Task goal | Exactly the lines from the one with "none -> cyan 1x1 brick [697,207,768,309]" through the final line of the listing below should appear in the answer, and no others.
►
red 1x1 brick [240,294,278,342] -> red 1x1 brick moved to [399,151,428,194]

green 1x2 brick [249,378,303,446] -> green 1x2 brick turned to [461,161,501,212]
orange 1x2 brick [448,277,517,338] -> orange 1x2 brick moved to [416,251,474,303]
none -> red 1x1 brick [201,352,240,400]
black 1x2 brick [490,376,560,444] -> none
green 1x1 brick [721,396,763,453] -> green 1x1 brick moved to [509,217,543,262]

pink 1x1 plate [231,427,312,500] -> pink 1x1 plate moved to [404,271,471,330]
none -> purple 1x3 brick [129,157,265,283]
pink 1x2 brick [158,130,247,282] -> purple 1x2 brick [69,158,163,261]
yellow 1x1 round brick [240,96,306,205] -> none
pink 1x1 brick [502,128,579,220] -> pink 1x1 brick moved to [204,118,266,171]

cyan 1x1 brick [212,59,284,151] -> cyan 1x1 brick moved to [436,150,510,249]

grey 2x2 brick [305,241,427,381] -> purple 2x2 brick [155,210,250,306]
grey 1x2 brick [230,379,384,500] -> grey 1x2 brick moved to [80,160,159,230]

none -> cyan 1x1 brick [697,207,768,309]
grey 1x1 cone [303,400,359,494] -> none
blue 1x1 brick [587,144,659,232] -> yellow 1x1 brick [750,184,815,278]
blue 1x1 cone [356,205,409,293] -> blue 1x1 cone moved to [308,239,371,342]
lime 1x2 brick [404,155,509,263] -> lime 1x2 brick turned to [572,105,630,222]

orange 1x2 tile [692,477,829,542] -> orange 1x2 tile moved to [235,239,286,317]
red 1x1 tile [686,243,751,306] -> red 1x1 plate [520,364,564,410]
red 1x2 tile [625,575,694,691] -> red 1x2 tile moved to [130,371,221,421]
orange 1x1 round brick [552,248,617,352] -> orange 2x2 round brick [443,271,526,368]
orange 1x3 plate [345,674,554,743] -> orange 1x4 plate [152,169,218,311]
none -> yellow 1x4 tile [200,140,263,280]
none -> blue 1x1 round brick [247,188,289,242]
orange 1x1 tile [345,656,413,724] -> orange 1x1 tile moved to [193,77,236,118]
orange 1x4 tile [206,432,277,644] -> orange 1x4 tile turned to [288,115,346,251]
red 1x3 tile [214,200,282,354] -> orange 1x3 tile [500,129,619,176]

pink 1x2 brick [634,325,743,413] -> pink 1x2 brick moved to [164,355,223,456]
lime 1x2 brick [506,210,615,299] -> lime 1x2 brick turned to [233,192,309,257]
◄
Answer |
none -> cyan 1x1 brick [697,207,768,309]
grey 1x1 cone [303,400,359,494] -> none
blue 1x1 brick [587,144,659,232] -> yellow 1x1 brick [750,184,815,278]
blue 1x1 cone [356,205,409,293] -> blue 1x1 cone moved to [308,239,371,342]
lime 1x2 brick [404,155,509,263] -> lime 1x2 brick turned to [572,105,630,222]

orange 1x2 tile [692,477,829,542] -> orange 1x2 tile moved to [235,239,286,317]
red 1x1 tile [686,243,751,306] -> red 1x1 plate [520,364,564,410]
red 1x2 tile [625,575,694,691] -> red 1x2 tile moved to [130,371,221,421]
orange 1x1 round brick [552,248,617,352] -> orange 2x2 round brick [443,271,526,368]
orange 1x3 plate [345,674,554,743] -> orange 1x4 plate [152,169,218,311]
none -> yellow 1x4 tile [200,140,263,280]
none -> blue 1x1 round brick [247,188,289,242]
orange 1x1 tile [345,656,413,724] -> orange 1x1 tile moved to [193,77,236,118]
orange 1x4 tile [206,432,277,644] -> orange 1x4 tile turned to [288,115,346,251]
red 1x3 tile [214,200,282,354] -> orange 1x3 tile [500,129,619,176]

pink 1x2 brick [634,325,743,413] -> pink 1x2 brick moved to [164,355,223,456]
lime 1x2 brick [506,210,615,299] -> lime 1x2 brick turned to [233,192,309,257]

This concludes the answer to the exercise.